• [Your assignment]: Although the entries contain pictures, only their words should be duplicated exactly.

Extracted entries START

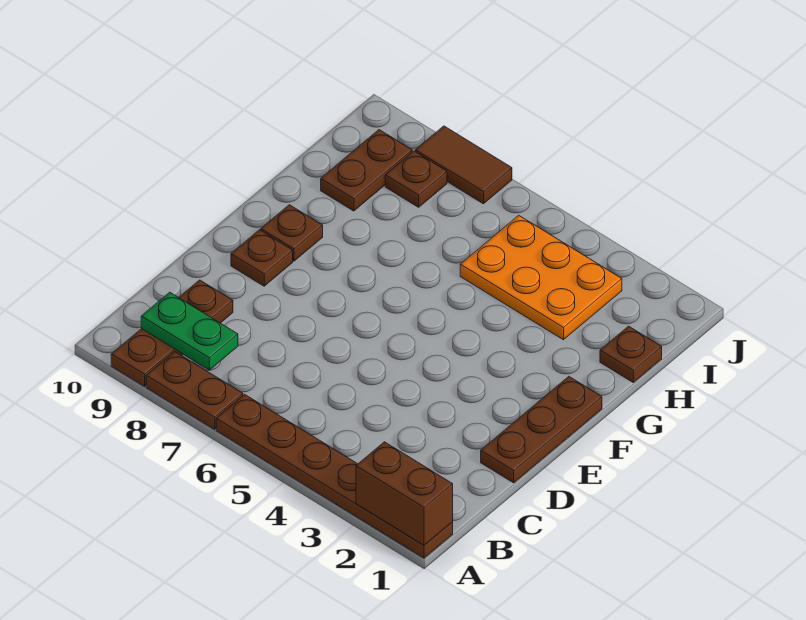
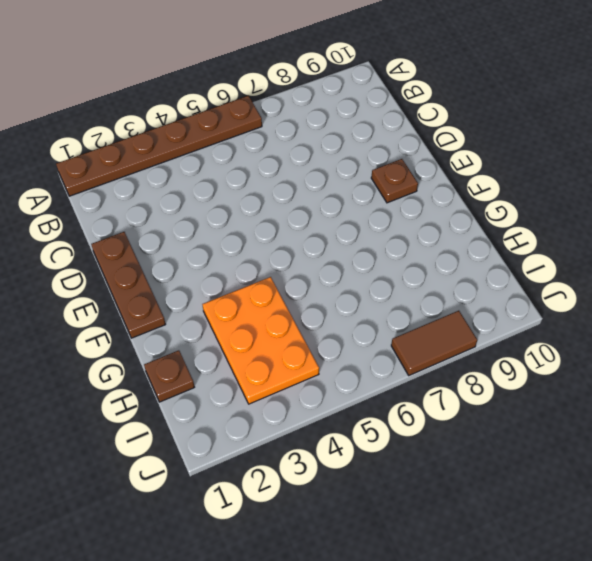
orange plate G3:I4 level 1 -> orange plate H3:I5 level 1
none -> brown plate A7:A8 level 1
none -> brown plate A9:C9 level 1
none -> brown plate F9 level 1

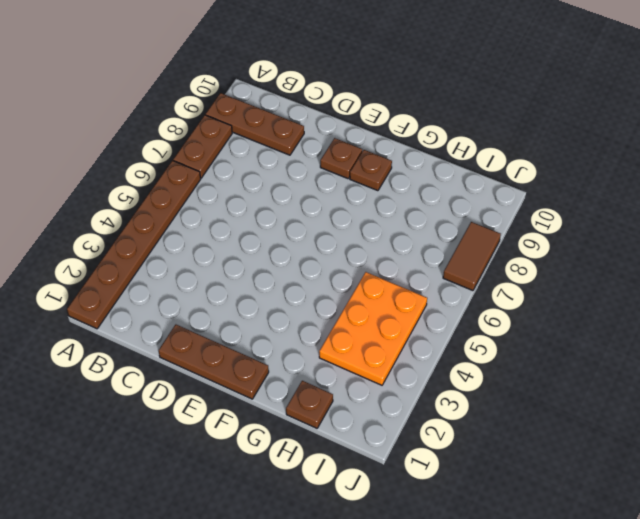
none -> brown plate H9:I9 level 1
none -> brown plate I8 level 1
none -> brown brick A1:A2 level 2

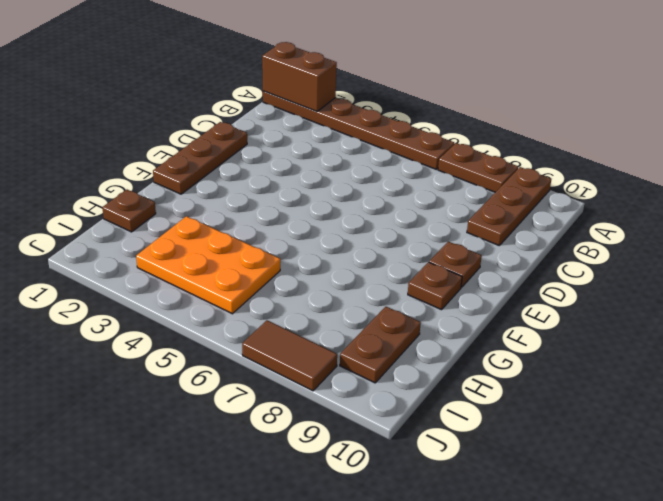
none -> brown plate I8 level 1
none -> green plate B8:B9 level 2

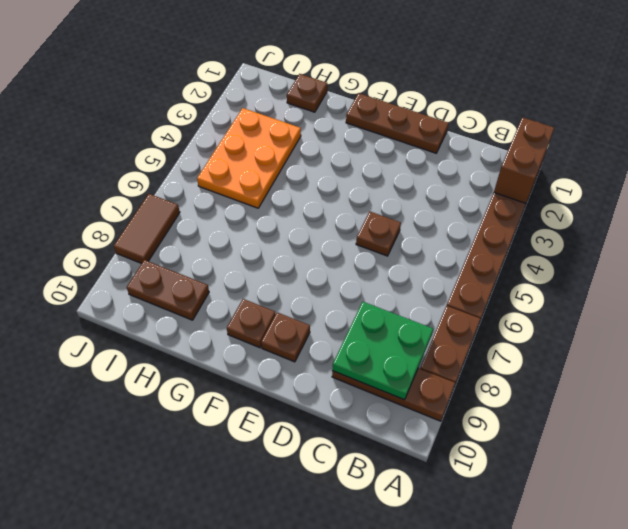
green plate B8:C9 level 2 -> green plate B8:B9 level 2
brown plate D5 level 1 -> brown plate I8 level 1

Extracted entries END

• [Response]:
orange plate G3:I4 level 1 -> orange plate H3:I5 level 1
none -> brown plate A7:A8 level 1
none -> brown plate A9:C9 level 1
none -> brown plate F9 level 1

none -> brown plate H9:I9 level 1
none -> brown plate I8 level 1
none -> brown brick A1:A2 level 2

none -> brown plate I8 level 1
none -> green plate B8:B9 level 2

green plate B8:C9 level 2 -> green plate B8:B9 level 2
brown plate D5 level 1 -> brown plate I8 level 1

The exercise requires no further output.